◆ The problem: Set down only what runs from the line containing "C1: none -> 10nF (GND, VX)" through the last line of the data, exactly as it reads.

◆ Dataset records:
=====

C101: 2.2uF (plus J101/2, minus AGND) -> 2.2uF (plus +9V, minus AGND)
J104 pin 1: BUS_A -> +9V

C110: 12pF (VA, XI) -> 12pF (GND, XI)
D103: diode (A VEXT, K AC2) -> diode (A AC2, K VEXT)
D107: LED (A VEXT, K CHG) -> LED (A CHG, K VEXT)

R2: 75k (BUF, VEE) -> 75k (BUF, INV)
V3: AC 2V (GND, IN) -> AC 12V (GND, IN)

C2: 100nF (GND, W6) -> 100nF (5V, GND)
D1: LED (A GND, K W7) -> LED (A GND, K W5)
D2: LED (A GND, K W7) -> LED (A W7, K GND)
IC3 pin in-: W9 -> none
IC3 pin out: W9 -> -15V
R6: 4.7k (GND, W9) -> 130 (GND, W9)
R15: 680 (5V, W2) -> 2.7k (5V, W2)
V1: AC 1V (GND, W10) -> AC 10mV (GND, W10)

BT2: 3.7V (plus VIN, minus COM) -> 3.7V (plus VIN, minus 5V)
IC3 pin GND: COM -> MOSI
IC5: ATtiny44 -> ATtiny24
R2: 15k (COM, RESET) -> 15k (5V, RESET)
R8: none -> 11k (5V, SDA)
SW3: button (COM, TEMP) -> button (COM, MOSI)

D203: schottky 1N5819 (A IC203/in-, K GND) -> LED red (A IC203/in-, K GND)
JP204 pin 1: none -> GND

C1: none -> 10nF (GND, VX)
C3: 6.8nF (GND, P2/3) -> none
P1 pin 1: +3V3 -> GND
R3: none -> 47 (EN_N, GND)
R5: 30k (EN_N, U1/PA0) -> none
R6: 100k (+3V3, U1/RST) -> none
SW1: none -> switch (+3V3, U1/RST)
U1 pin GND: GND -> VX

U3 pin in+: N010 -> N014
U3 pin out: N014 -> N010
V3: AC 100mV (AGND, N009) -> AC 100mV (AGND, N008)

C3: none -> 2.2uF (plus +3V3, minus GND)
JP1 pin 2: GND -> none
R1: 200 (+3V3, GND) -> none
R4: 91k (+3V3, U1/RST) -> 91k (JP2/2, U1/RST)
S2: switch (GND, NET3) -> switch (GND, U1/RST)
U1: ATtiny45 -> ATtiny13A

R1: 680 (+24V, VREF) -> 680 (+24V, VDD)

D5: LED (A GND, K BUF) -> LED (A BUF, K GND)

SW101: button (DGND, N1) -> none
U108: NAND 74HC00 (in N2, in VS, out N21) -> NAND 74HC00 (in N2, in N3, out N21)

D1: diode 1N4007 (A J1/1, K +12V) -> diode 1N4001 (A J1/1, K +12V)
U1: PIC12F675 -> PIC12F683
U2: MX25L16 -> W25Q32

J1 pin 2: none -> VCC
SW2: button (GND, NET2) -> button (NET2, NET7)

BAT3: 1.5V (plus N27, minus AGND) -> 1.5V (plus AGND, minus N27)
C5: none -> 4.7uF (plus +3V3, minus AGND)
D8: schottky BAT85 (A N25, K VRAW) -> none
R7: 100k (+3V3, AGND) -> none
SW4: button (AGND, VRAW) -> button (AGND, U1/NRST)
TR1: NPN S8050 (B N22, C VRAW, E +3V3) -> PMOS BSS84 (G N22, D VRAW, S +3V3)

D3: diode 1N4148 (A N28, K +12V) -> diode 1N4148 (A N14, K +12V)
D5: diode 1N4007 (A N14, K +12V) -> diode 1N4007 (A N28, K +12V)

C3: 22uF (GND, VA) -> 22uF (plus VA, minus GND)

=====

◆ Result of this task:
C1: none -> 10nF (GND, VX)
C3: 6.8nF (GND, P2/3) -> none
P1 pin 1: +3V3 -> GND
R3: none -> 47 (EN_N, GND)
R5: 30k (EN_N, U1/PA0) -> none
R6: 100k (+3V3, U1/RST) -> none
SW1: none -> switch (+3V3, U1/RST)
U1 pin GND: GND -> VX

U3 pin in+: N010 -> N014
U3 pin out: N014 -> N010
V3: AC 100mV (AGND, N009) -> AC 100mV (AGND, N008)

C3: none -> 2.2uF (plus +3V3, minus GND)
JP1 pin 2: GND -> none
R1: 200 (+3V3, GND) -> none
R4: 91k (+3V3, U1/RST) -> 91k (JP2/2, U1/RST)
S2: switch (GND, NET3) -> switch (GND, U1/RST)
U1: ATtiny45 -> ATtiny13A

R1: 680 (+24V, VREF) -> 680 (+24V, VDD)

D5: LED (A GND, K BUF) -> LED (A BUF, K GND)

SW101: button (DGND, N1) -> none
U108: NAND 74HC00 (in N2, in VS, out N21) -> NAND 74HC00 (in N2, in N3, out N21)

D1: diode 1N4007 (A J1/1, K +12V) -> diode 1N4001 (A J1/1, K +12V)
U1: PIC12F675 -> PIC12F683
U2: MX25L16 -> W25Q32

J1 pin 2: none -> VCC
SW2: button (GND, NET2) -> button (NET2, NET7)

BAT3: 1.5V (plus N27, minus AGND) -> 1.5V (plus AGND, minus N27)
C5: none -> 4.7uF (plus +3V3, minus AGND)
D8: schottky BAT85 (A N25, K VRAW) -> none
R7: 100k (+3V3, AGND) -> none
SW4: button (AGND, VRAW) -> button (AGND, U1/NRST)
TR1: NPN S8050 (B N22, C VRAW, E +3V3) -> PMOS BSS84 (G N22, D VRAW, S +3V3)

D3: diode 1N4148 (A N28, K +12V) -> diode 1N4148 (A N14, K +12V)
D5: diode 1N4007 (A N14, K +12V) -> diode 1N4007 (A N28, K +12V)

C3: 22uF (GND, VA) -> 22uF (plus VA, minus GND)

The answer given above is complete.